[INSTRUCTIONS TO FOLLOW]:
The response must contain each line of the material that holds "SENS".

[THE DATA]:
━━━━

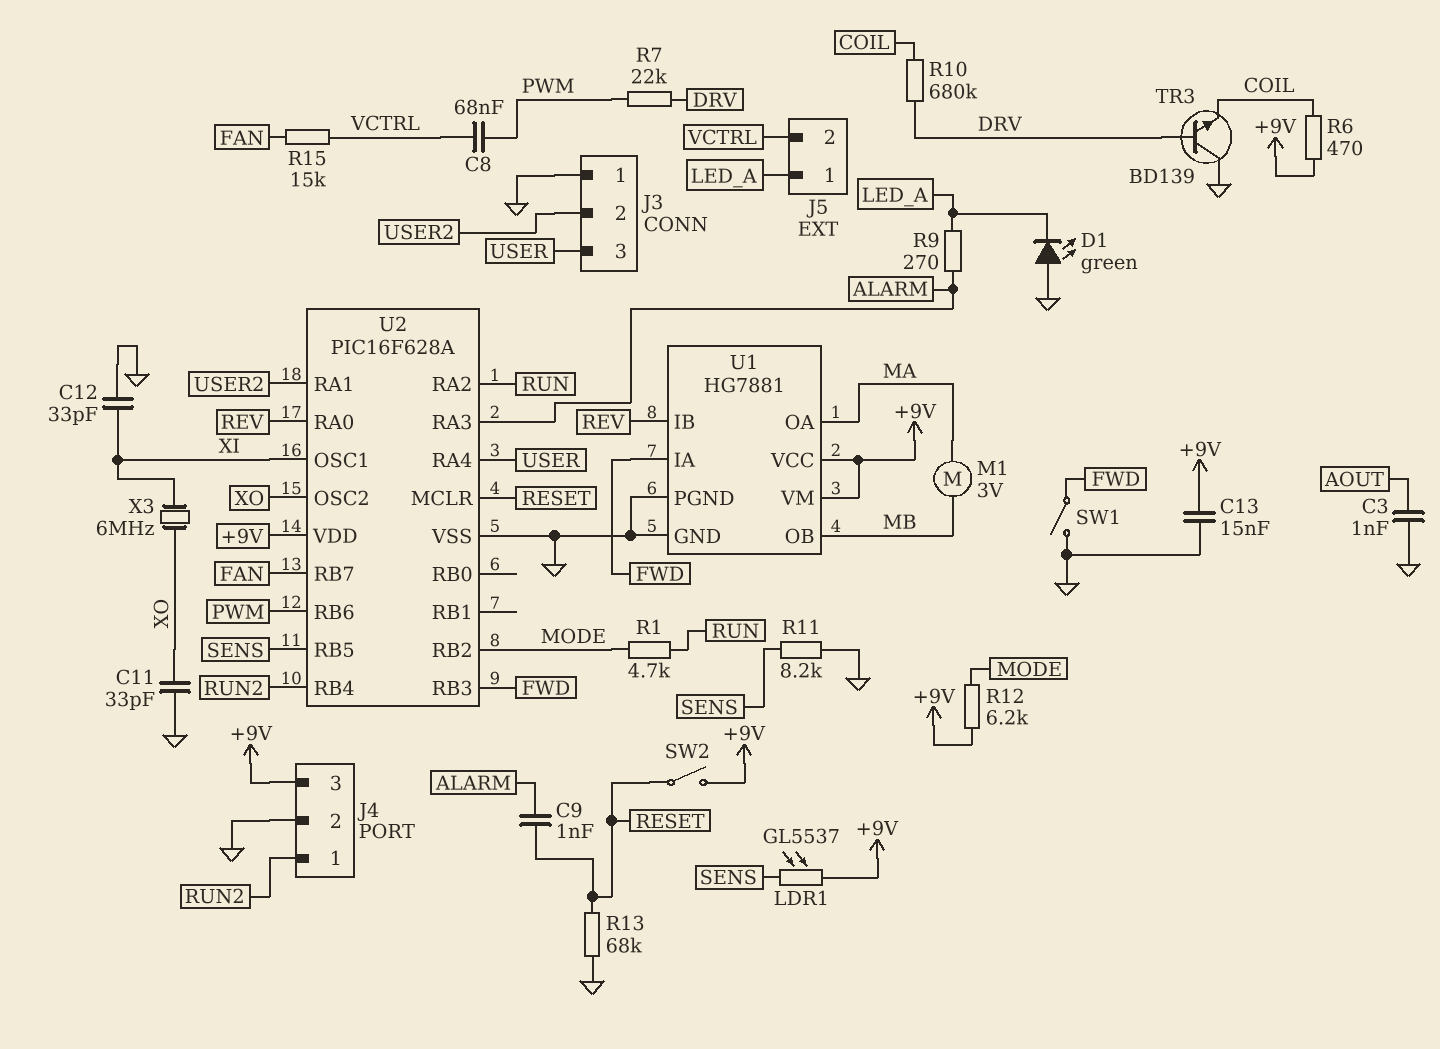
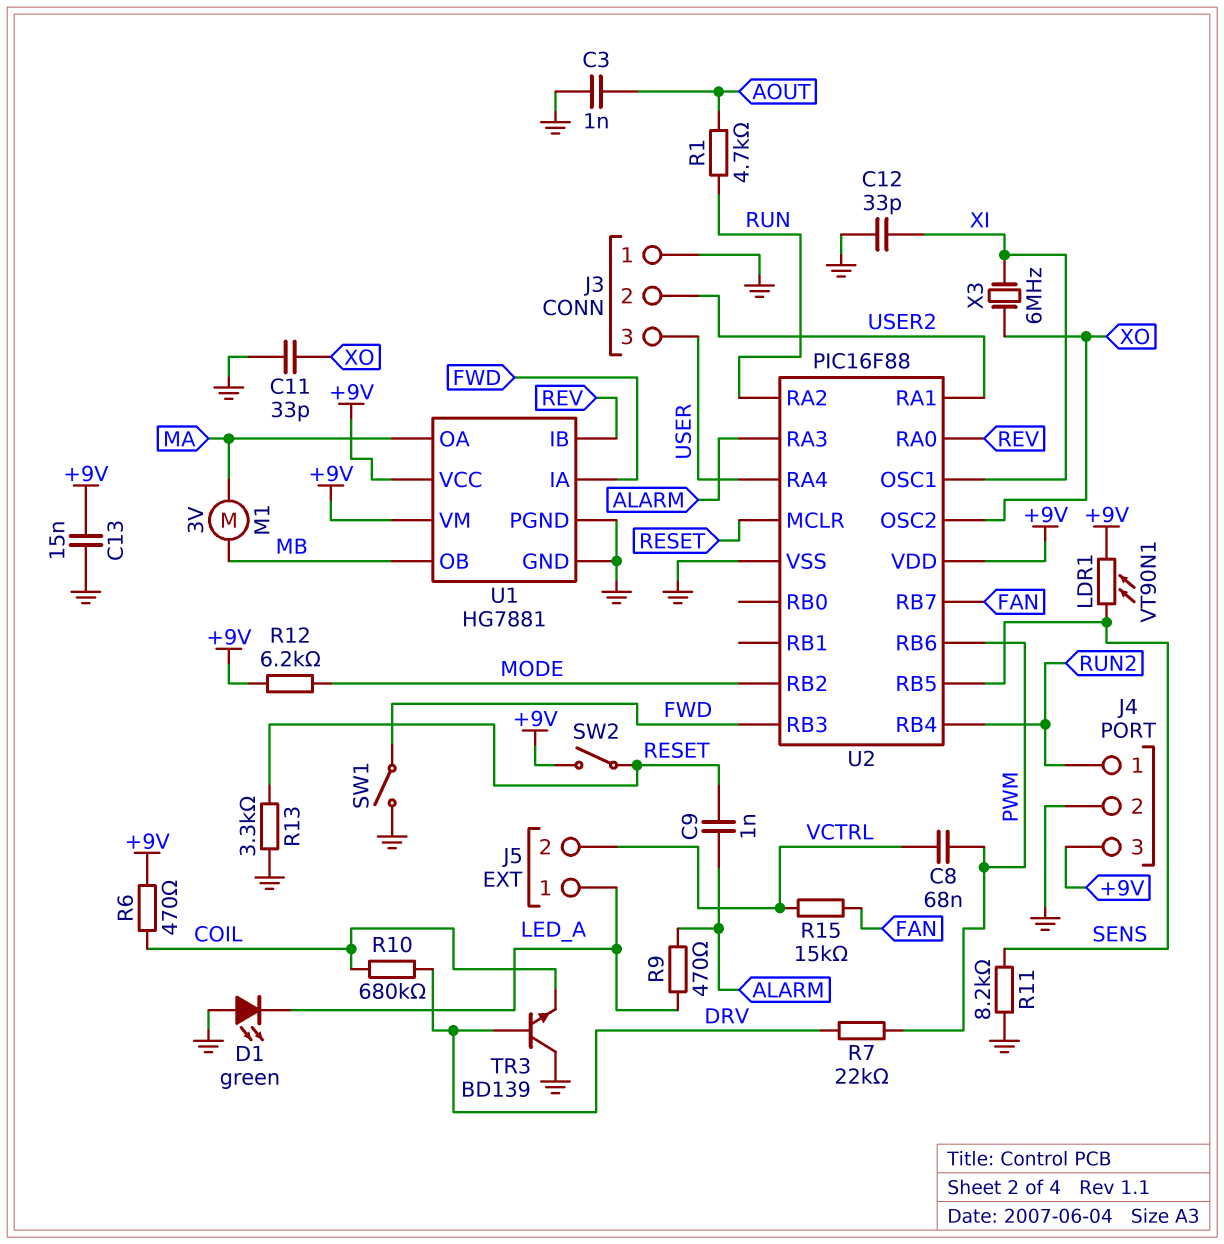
LDR1: GL5537 (+9V, SENS) -> VT90N1 (+9V, SENS)
R1: 4.7k (MODE, RUN) -> 4.7k (AOUT, RUN)
R9: 270 (ALARM, LED_A) -> 470 (ALARM, LED_A)
R13: 68k (GND, RESET) -> 3.3k (GND, RESET)
U2: PIC16F628A -> PIC16F88

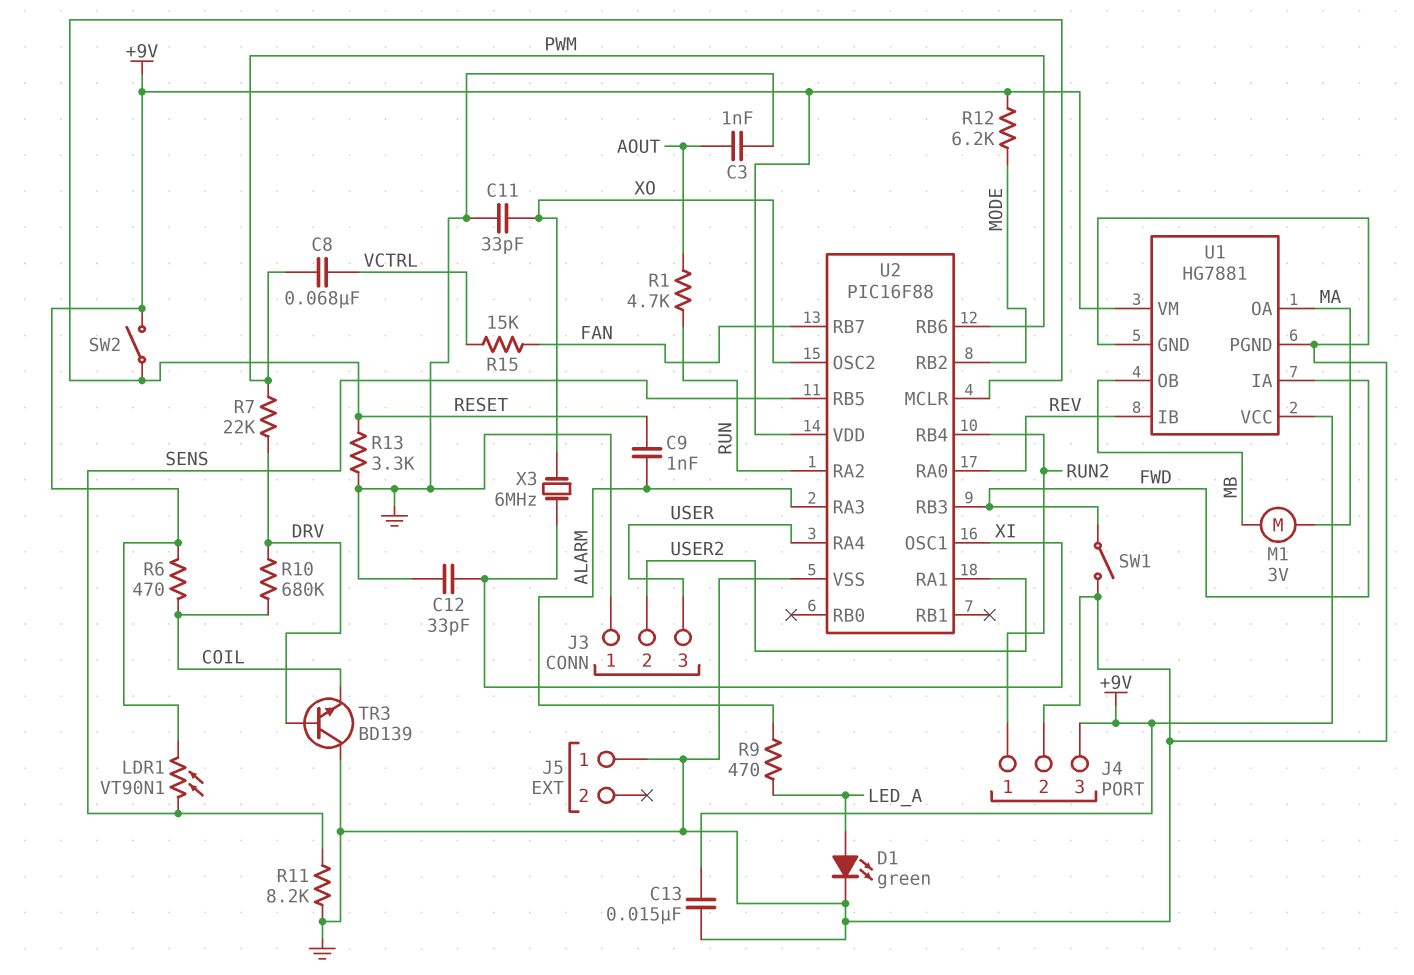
D1: LED green (A GND, K LED_A) -> LED green (A LED_A, K GND)
J5 pin 1: LED_A -> GND
J5 pin 2: VCTRL -> none

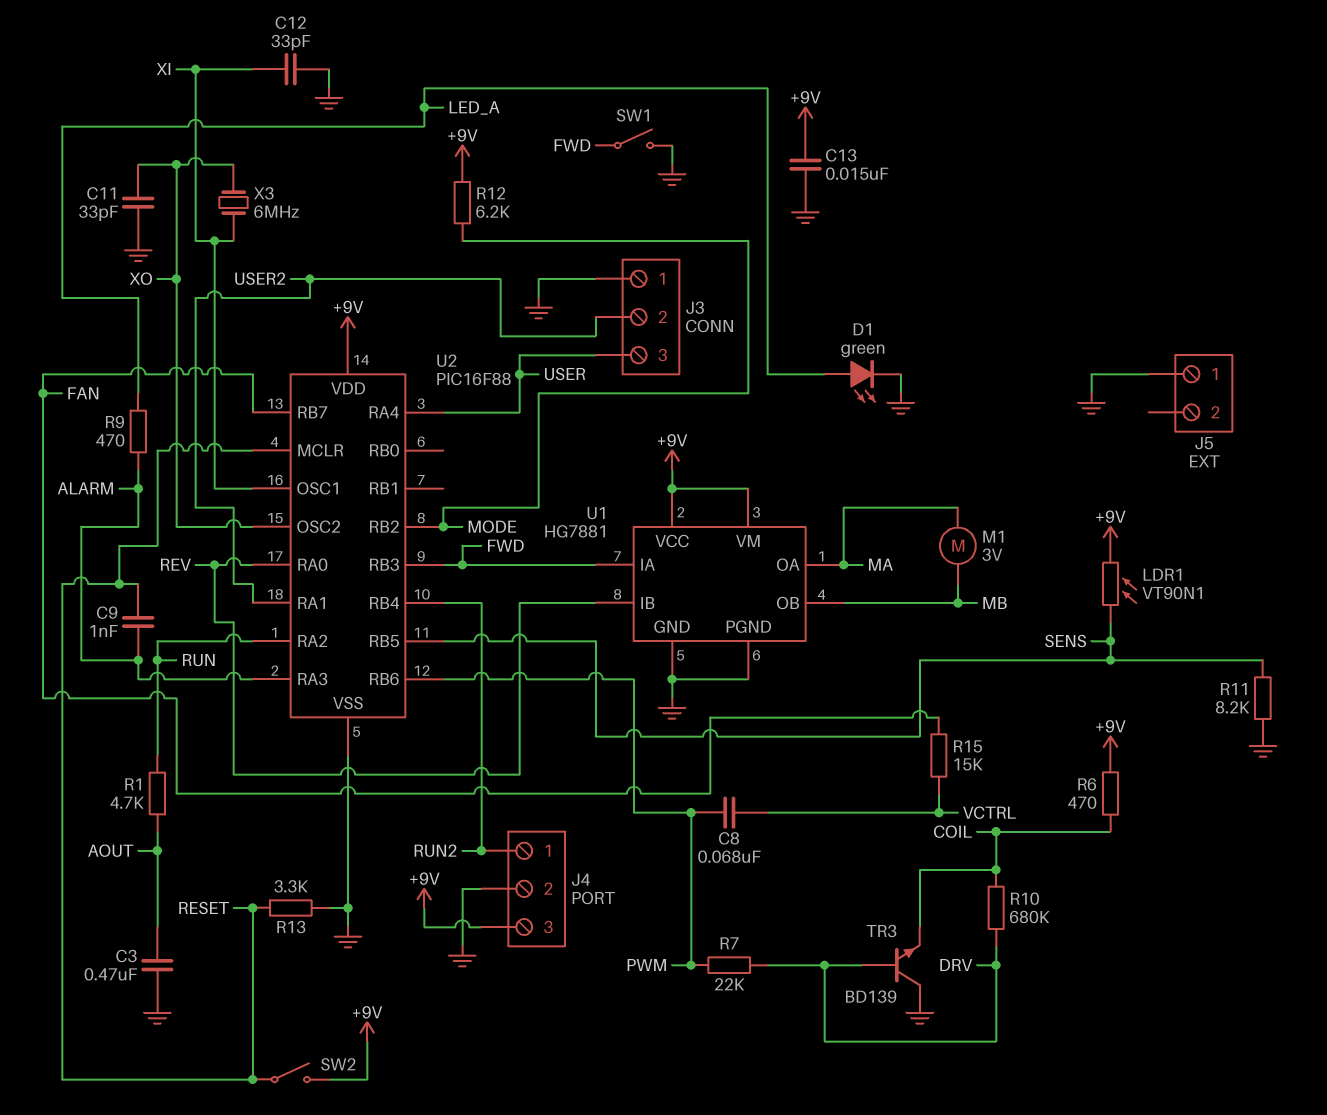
C3: 1nF (AOUT, GND) -> 470nF (AOUT, GND)

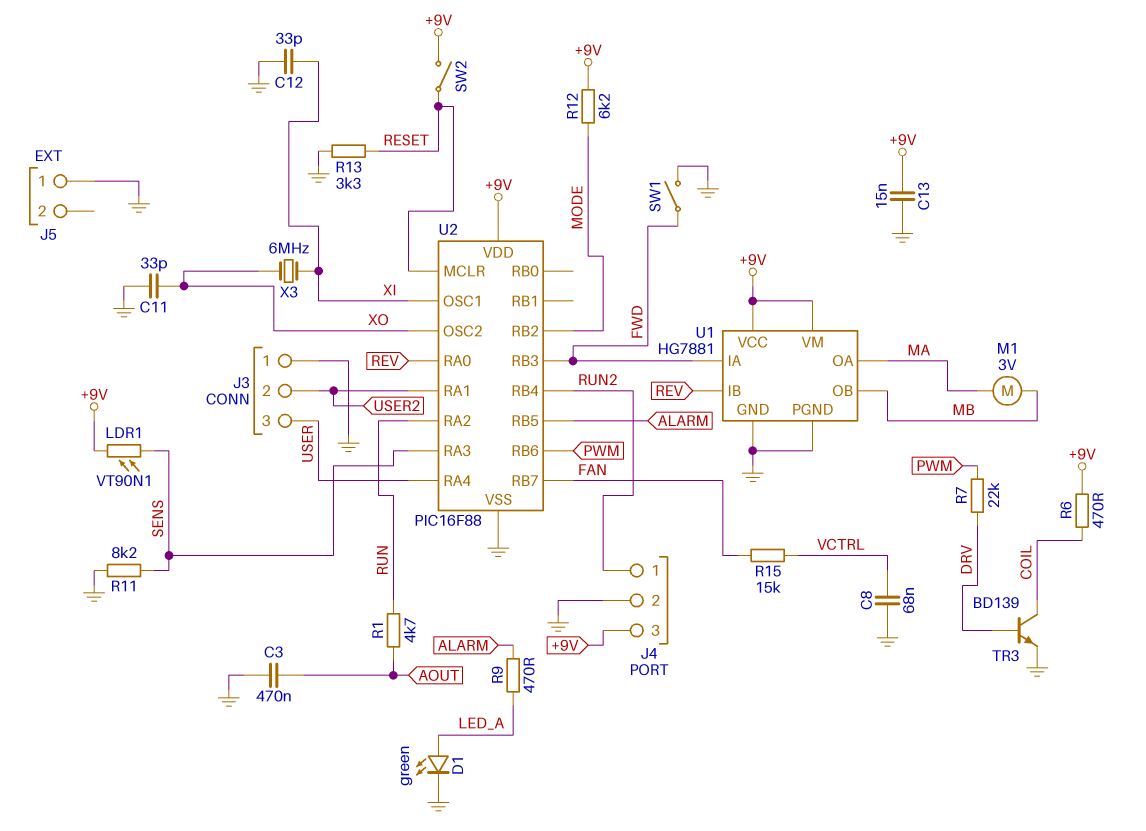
C8: 68nF (PWM, VCTRL) -> 68nF (GND, VCTRL)
C9: 1nF (ALARM, RESET) -> none
R10: 680k (COIL, DRV) -> none
TR3: NPN BD139 (B DRV, C GND, E COIL) -> NPN BD139 (B DRV, C COIL, E GND)
U2 pin RA3: ALARM -> SENS
U2 pin RB5: SENS -> ALARM

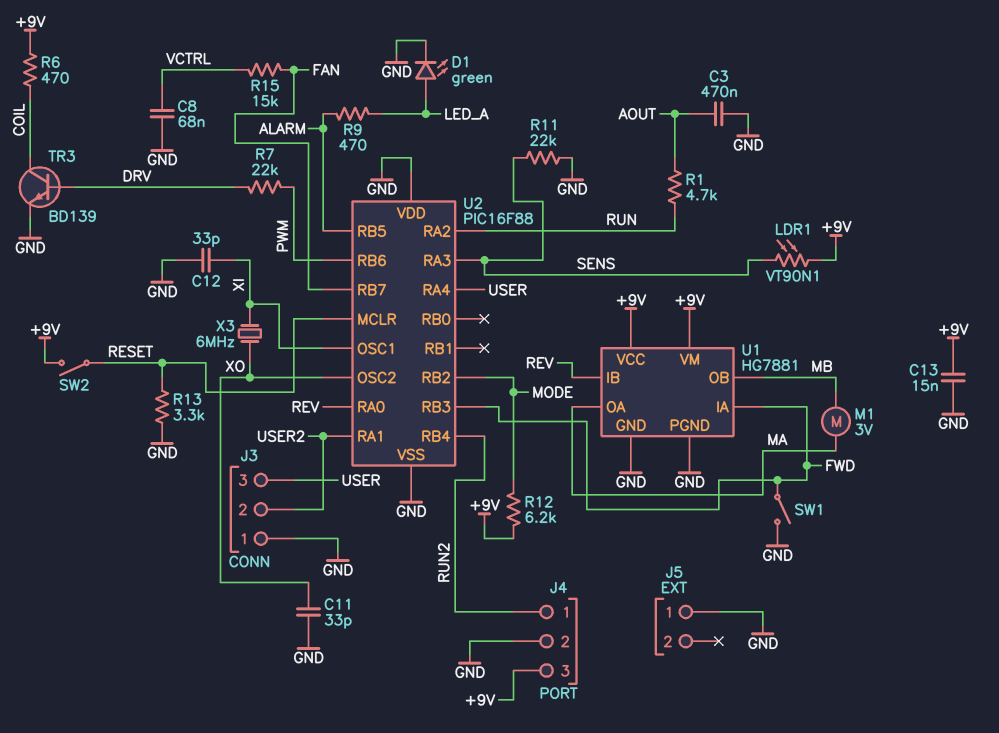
R11: 8.2k (GND, SENS) -> 22k (GND, SENS)
U2 pin VDD: +9V -> GND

━━━━

[SOLUTION]:
LDR1: GL5537 (+9V, SENS) -> VT90N1 (+9V, SENS)
U2 pin RA3: ALARM -> SENS
U2 pin RB5: SENS -> ALARM
R11: 8.2k (GND, SENS) -> 22k (GND, SENS)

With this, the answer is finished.